## START DATA TO USE
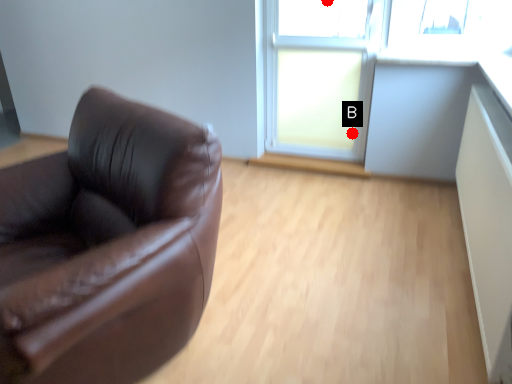
Question: Two points are circled on the image, labeled by A and B beside each circle. Which point is farther from the camera taking this photo?

Choices:
 (A) A is further
 (B) B is further

Answer: (A)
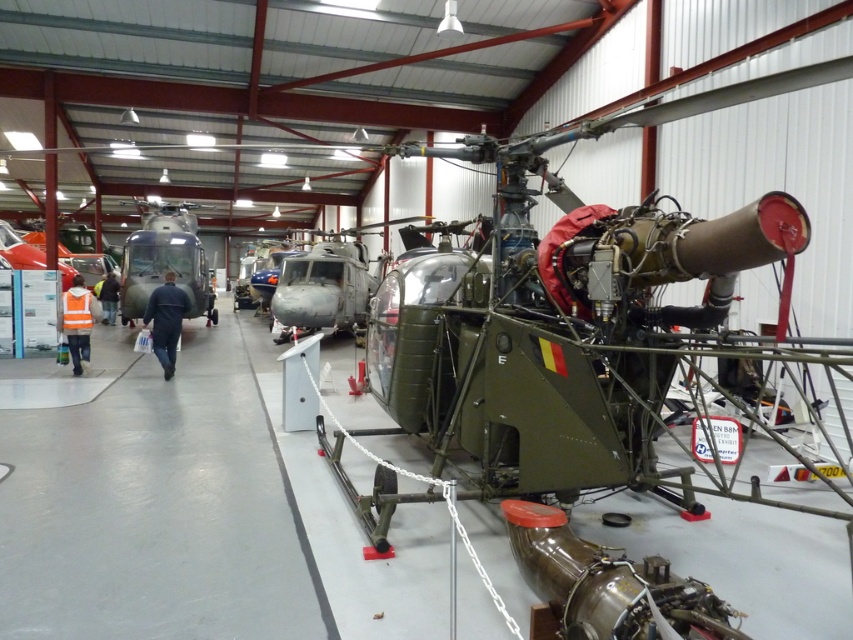
You are a technician who needs to inspect both helicopters. Which helicopter, the metallic gray helicopter at center or the matte black helicopter at center, requires a taller ladder for inspection due to its height?

The metallic gray helicopter at center requires a taller ladder for inspection because it is much taller than the matte black helicopter at center.

You are a military technician who needs to access the engine of the metallic gray helicopter at center and the matte black helicopter at center. Which helicopter is closer to the entrance located on the left side of the hangar?

The matte black helicopter at center is closer to the entrance located on the left side of the hangar because the metallic gray helicopter at center is positioned to its right.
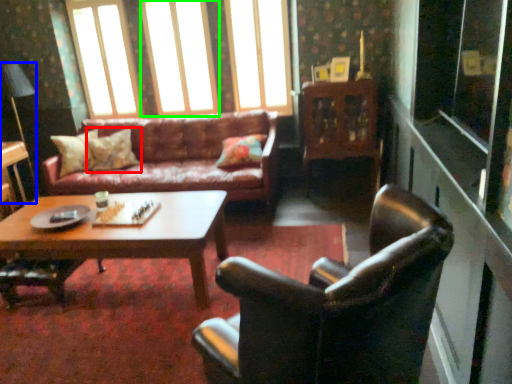
Question: Based on their relative distances, which object is farther from pillow (highlighted by a red box)? Choose from lamp (highlighted by a blue box) and window (highlighted by a green box).

Choices:
 (A) lamp
 (B) window

Answer: (A)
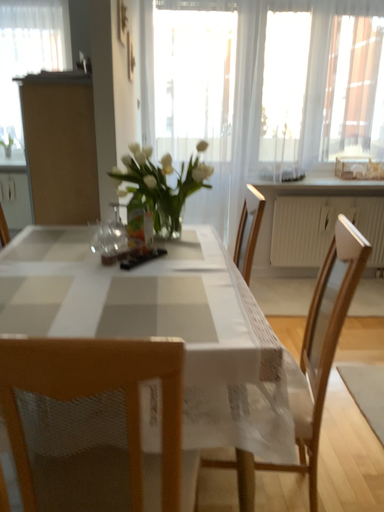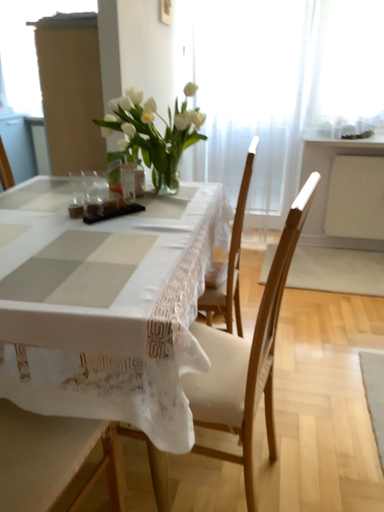
Question: How did the camera likely rotate when shooting the video?

Choices:
 (A) rotated left
 (B) rotated right

Answer: (A)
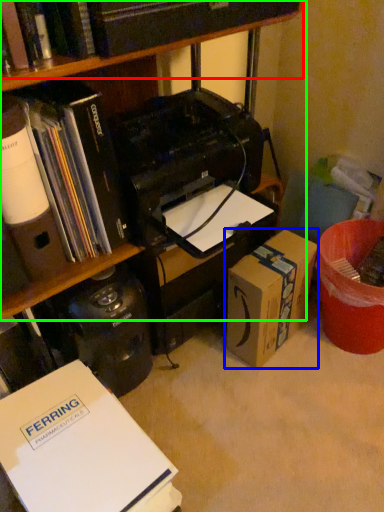
Question: Estimate the real-world distances between objects in this image. Which object is closer to book (highlighted by a red box), box (highlighted by a blue box) or bookcase (highlighted by a green box)?

Choices:
 (A) box
 (B) bookcase

Answer: (B)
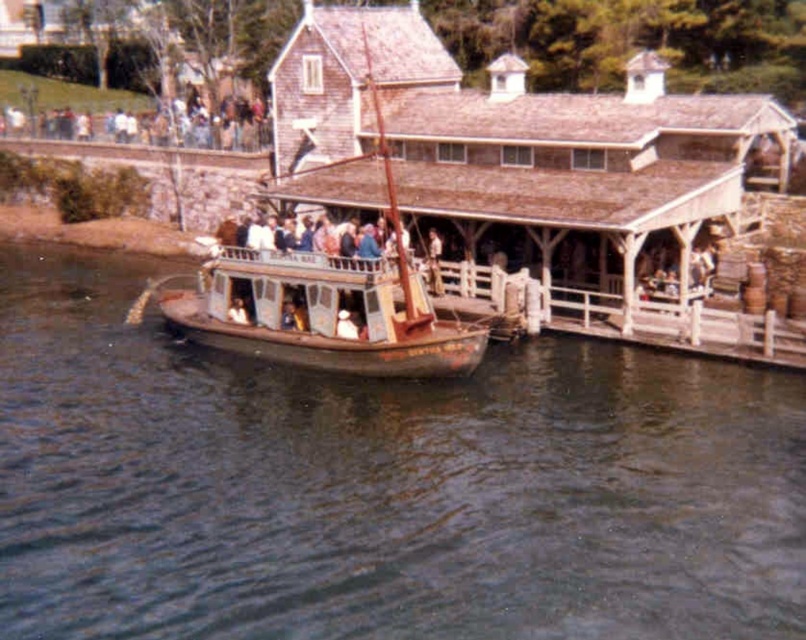
The width and height of the screenshot is (806, 640). Describe the element at coordinates (379, 486) in the screenshot. I see `brown water at lower center` at that location.

Can you confirm if brown water at lower center is positioned below rusty wooden boat at center?

Correct, brown water at lower center is located below rusty wooden boat at center.

Is point (491, 568) closer to viewer compared to point (370, 301)?

Yes, it is in front of point (370, 301).

At what (x,y) coordinates should I click in order to perform the action: click on brown water at lower center. Please return your answer as a coordinate pair (x, y). Looking at the image, I should click on (379, 486).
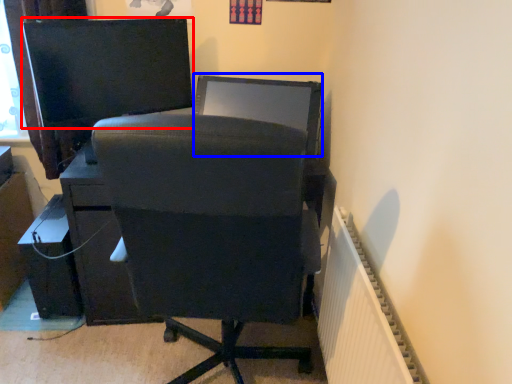
Question: Which object is closer to the camera taking this photo, computer monitor (highlighted by a red box) or computer monitor (highlighted by a blue box)?

Choices:
 (A) computer monitor
 (B) computer monitor

Answer: (A)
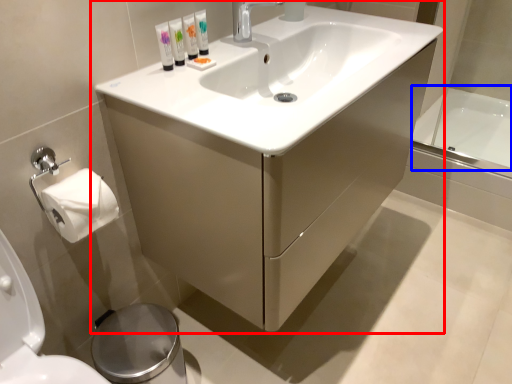
Question: Which of the following is the farthest to the observer, bathroom cabinet (highlighted by a red box) or bath (highlighted by a blue box)?

Choices:
 (A) bathroom cabinet
 (B) bath

Answer: (B)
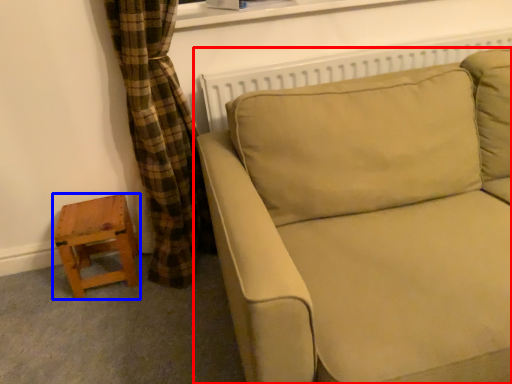
Question: Which object appears closest to the camera in this image, studio couch (highlighted by a red box) or stool (highlighted by a blue box)?

Choices:
 (A) studio couch
 (B) stool

Answer: (A)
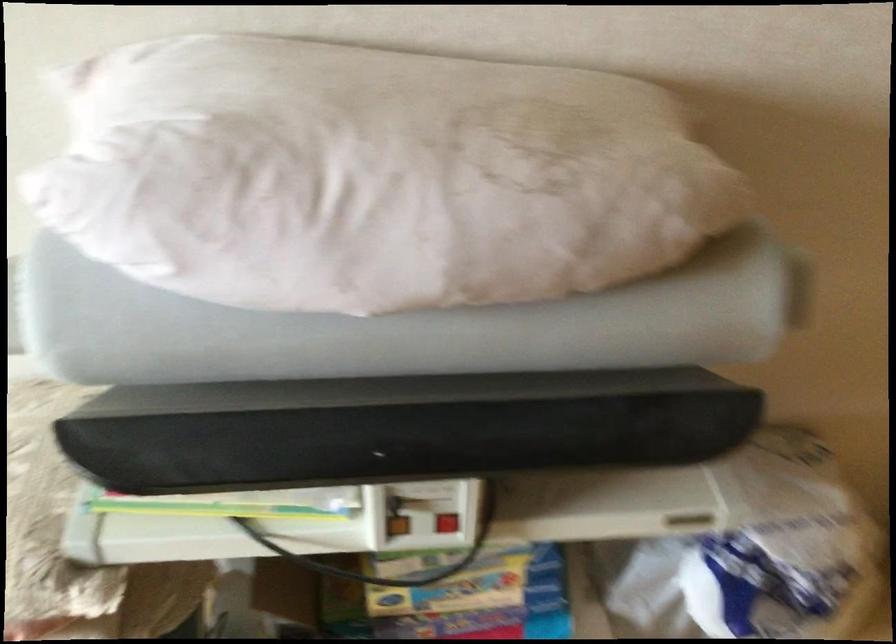
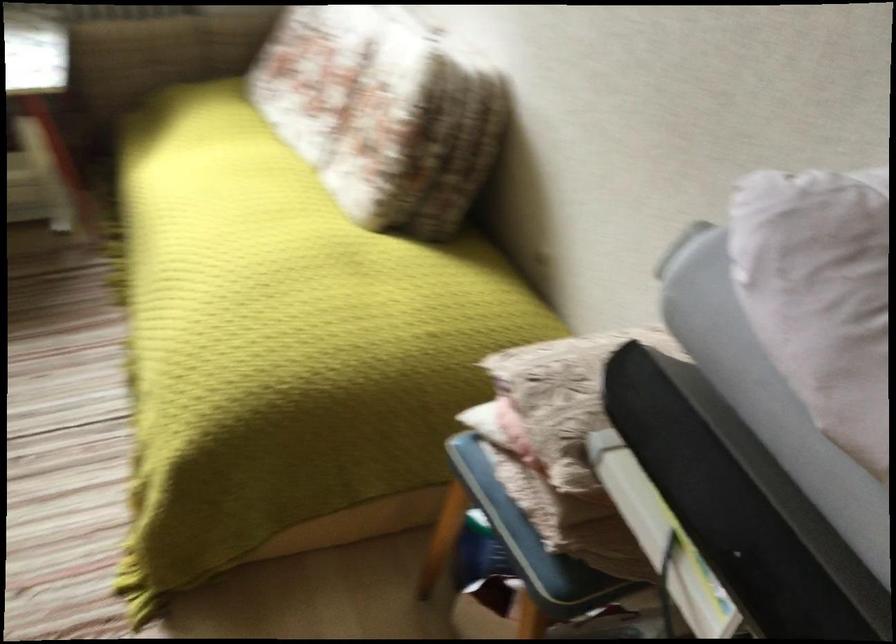
Looking at this image, the images are taken continuously from a first-person perspective. In which direction is your viewpoint rotating?

The rotation direction of the camera is left-down.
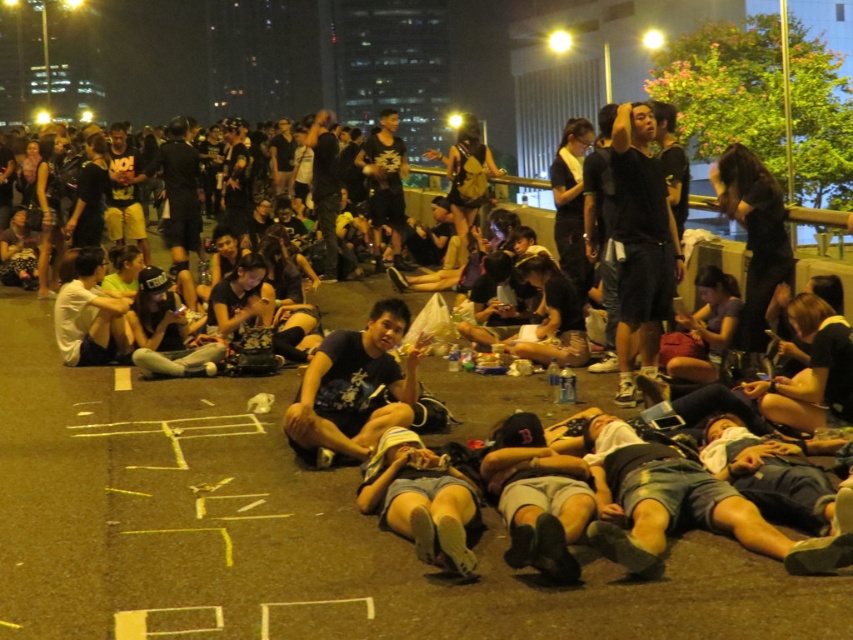
Question: Is dark blue t-shirt at center smaller than gray fabric shorts at lower center?

Choices:
 (A) no
 (B) yes

Answer: (A)

Question: Does dark asphalt pavement at center have a larger size compared to dark gray fabric cap at center?

Choices:
 (A) no
 (B) yes

Answer: (A)

Question: Can you confirm if dark gray fabric cap at center is positioned above gray fabric shorts at lower center?

Choices:
 (A) yes
 (B) no

Answer: (A)

Question: Which is farther from the dark gray fabric cap at center?

Choices:
 (A) dark blue t-shirt at center
 (B) black matte shorts at center
 (C) gray fabric shorts at lower center

Answer: (B)

Question: Which of the following is the farthest from the observer?

Choices:
 (A) white matte shirt at center
 (B) black matte shorts at center
 (C) gray fabric shorts at lower center
 (D) dark asphalt pavement at center

Answer: (A)

Question: Considering the real-world distances, which object is farthest from the dark blue t-shirt at center?

Choices:
 (A) dark gray fabric cap at center
 (B) gray fabric shorts at lower center
 (C) black matte shorts at center
 (D) dark asphalt pavement at center

Answer: (C)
## END DATA TO USE
_INSTRUCTIONS TO FOLLOW:_ Extract every line of the data above verbatim and leave out the pictures.

_FULL OUTPUT:_
Question: Two points are circled on the image, labeled by A and B beside each circle. Which point is farther from the camera taking this photo?

Choices:
 (A) A is further
 (B) B is further

Answer: (A)
You are a technician who needs to inspect both helicopters. Which helicopter, the metallic gray helicopter at center or the matte black helicopter at center, requires a taller ladder for inspection due to its height?

The metallic gray helicopter at center requires a taller ladder for inspection because it is much taller than the matte black helicopter at center.

You are a military technician who needs to access the engine of the metallic gray helicopter at center and the matte black helicopter at center. Which helicopter is closer to the entrance located on the left side of the hangar?

The matte black helicopter at center is closer to the entrance located on the left side of the hangar because the metallic gray helicopter at center is positioned to its right.
Question: Based on their relative distances, which object is farther from pillow (highlighted by a red box)? Choose from lamp (highlighted by a blue box) and window (highlighted by a green box).

Choices:
 (A) lamp
 (B) window

Answer: (A)
Question: How did the camera likely rotate when shooting the video?

Choices:
 (A) rotated left
 (B) rotated right

Answer: (A)
Question: Estimate the real-world distances between objects in this image. Which object is closer to book (highlighted by a red box), box (highlighted by a blue box) or bookcase (highlighted by a green box)?

Choices:
 (A) box
 (B) bookcase

Answer: (B)
The width and height of the screenshot is (806, 640). Describe the element at coordinates (379, 486) in the screenshot. I see `brown water at lower center` at that location.

Can you confirm if brown water at lower center is positioned below rusty wooden boat at center?

Correct, brown water at lower center is located below rusty wooden boat at center.

Is point (491, 568) closer to viewer compared to point (370, 301)?

Yes, it is in front of point (370, 301).

At what (x,y) coordinates should I click in order to perform the action: click on brown water at lower center. Please return your answer as a coordinate pair (x, y). Looking at the image, I should click on (379, 486).
Question: Which object is closer to the camera taking this photo, computer monitor (highlighted by a red box) or computer monitor (highlighted by a blue box)?

Choices:
 (A) computer monitor
 (B) computer monitor

Answer: (A)
Question: Which of the following is the farthest to the observer, bathroom cabinet (highlighted by a red box) or bath (highlighted by a blue box)?

Choices:
 (A) bathroom cabinet
 (B) bath

Answer: (B)
Question: Which object appears closest to the camera in this image, studio couch (highlighted by a red box) or stool (highlighted by a blue box)?

Choices:
 (A) studio couch
 (B) stool

Answer: (A)
Looking at this image, the images are taken continuously from a first-person perspective. In which direction is your viewpoint rotating?

The rotation direction of the camera is left-down.
Question: Is dark blue t-shirt at center smaller than gray fabric shorts at lower center?

Choices:
 (A) no
 (B) yes

Answer: (A)

Question: Does dark asphalt pavement at center have a larger size compared to dark gray fabric cap at center?

Choices:
 (A) no
 (B) yes

Answer: (A)

Question: Can you confirm if dark gray fabric cap at center is positioned above gray fabric shorts at lower center?

Choices:
 (A) yes
 (B) no

Answer: (A)

Question: Which is farther from the dark gray fabric cap at center?

Choices:
 (A) dark blue t-shirt at center
 (B) black matte shorts at center
 (C) gray fabric shorts at lower center

Answer: (B)

Question: Which of the following is the farthest from the observer?

Choices:
 (A) white matte shirt at center
 (B) black matte shorts at center
 (C) gray fabric shorts at lower center
 (D) dark asphalt pavement at center

Answer: (A)

Question: Considering the real-world distances, which object is farthest from the dark blue t-shirt at center?

Choices:
 (A) dark gray fabric cap at center
 (B) gray fabric shorts at lower center
 (C) black matte shorts at center
 (D) dark asphalt pavement at center

Answer: (C)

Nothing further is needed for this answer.